### About this exercise
Print every entry exactly once more, omitting each picture.

### Available data
•••••
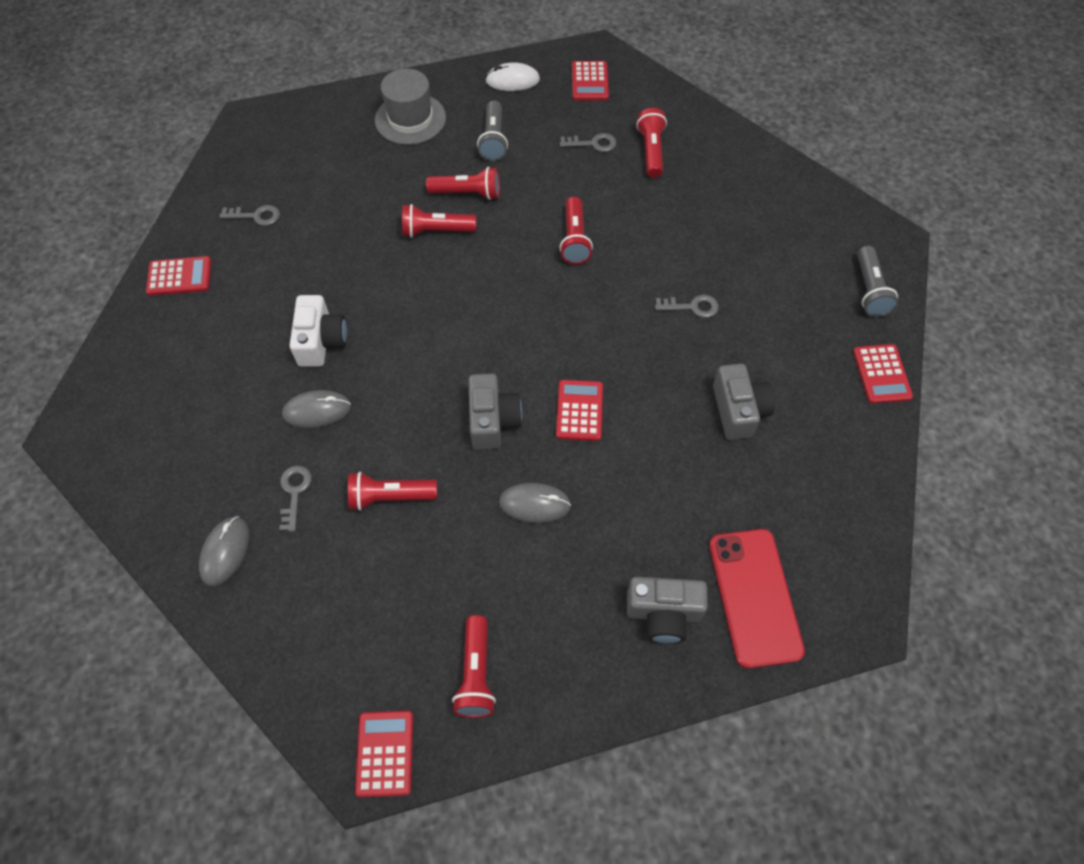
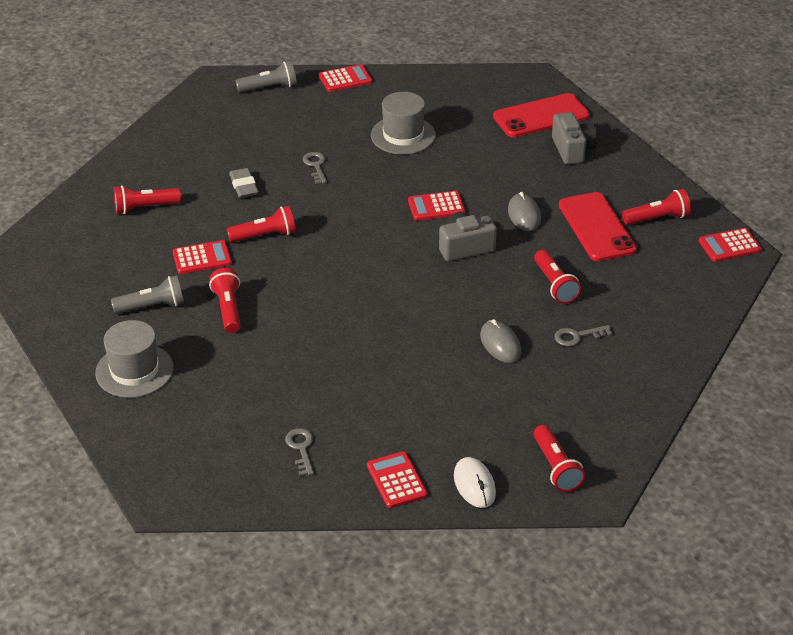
camera: 105 degrees left, 20 degrees down
(225, 552) = (644, 360): grey mouse -> none
(321, 341) = (431, 360): white camera -> none
(436, 231) = (281, 319): red flashlight -> red flashlight (556, 467)
(482, 585) = (597, 227): none -> red phone
(512, 80) = (62, 310): white mouse -> white mouse (474, 484)
(590, 81) = (55, 258): red calculator -> red calculator (202, 258)
(593, 143) = (143, 243): grey key -> none
(668, 235) = (244, 186): none -> grey eraser
(738, 410) = (403, 135): grey camera -> grey hat

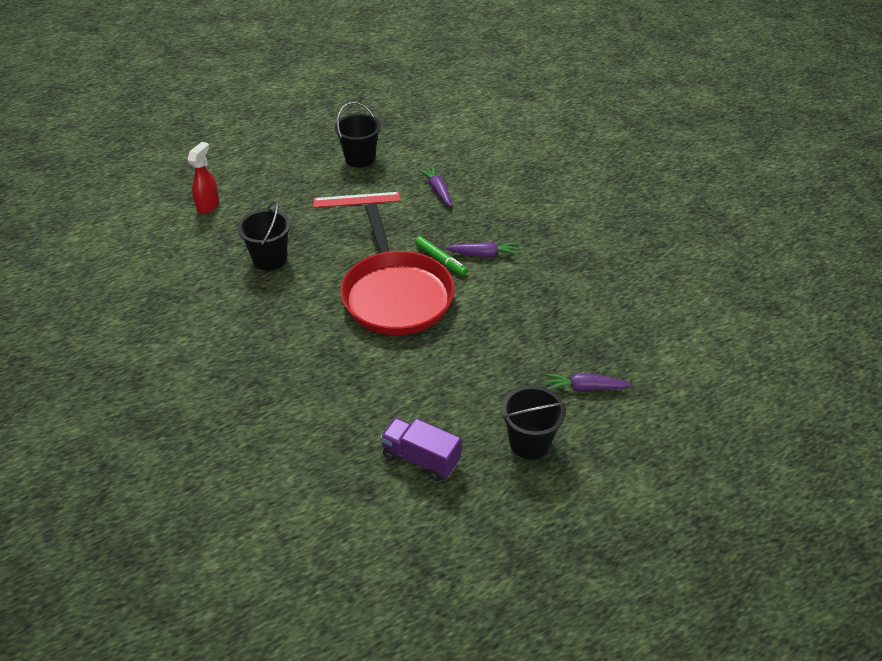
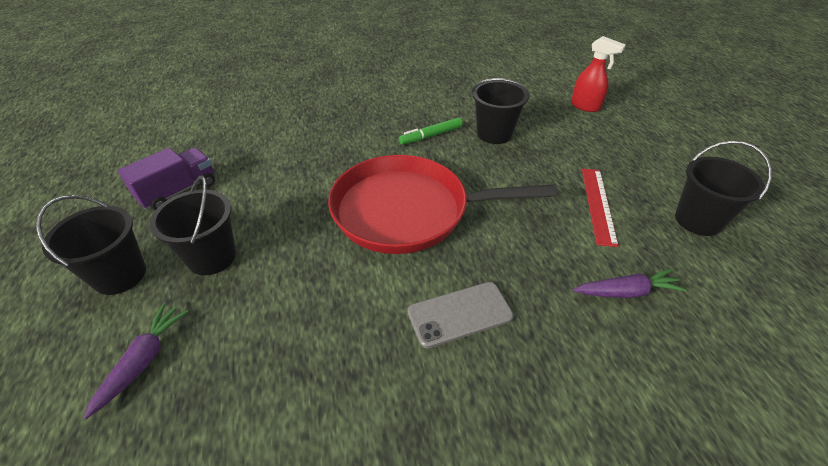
camera: 105 degrees right, 0 degrees up
(440, 260) = (460, 262): green marker -> green marker (431, 136)
(484, 254) = (459, 314): purple carrot -> grey phone
(489, 394) = (212, 257): none -> black bucket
•••••
### Your solution
camera: 105 degrees left, 20 degrees down
(225, 552) = (644, 360): grey mouse -> none
(321, 341) = (431, 360): white camera -> none
(436, 231) = (281, 319): red flashlight -> red flashlight (556, 467)
(482, 585) = (597, 227): none -> red phone
(512, 80) = (62, 310): white mouse -> white mouse (474, 484)
(590, 81) = (55, 258): red calculator -> red calculator (202, 258)
(593, 143) = (143, 243): grey key -> none
(668, 235) = (244, 186): none -> grey eraser
(738, 410) = (403, 135): grey camera -> grey hat

camera: 105 degrees right, 0 degrees up
(440, 260) = (460, 262): green marker -> green marker (431, 136)
(484, 254) = (459, 314): purple carrot -> grey phone
(489, 394) = (212, 257): none -> black bucket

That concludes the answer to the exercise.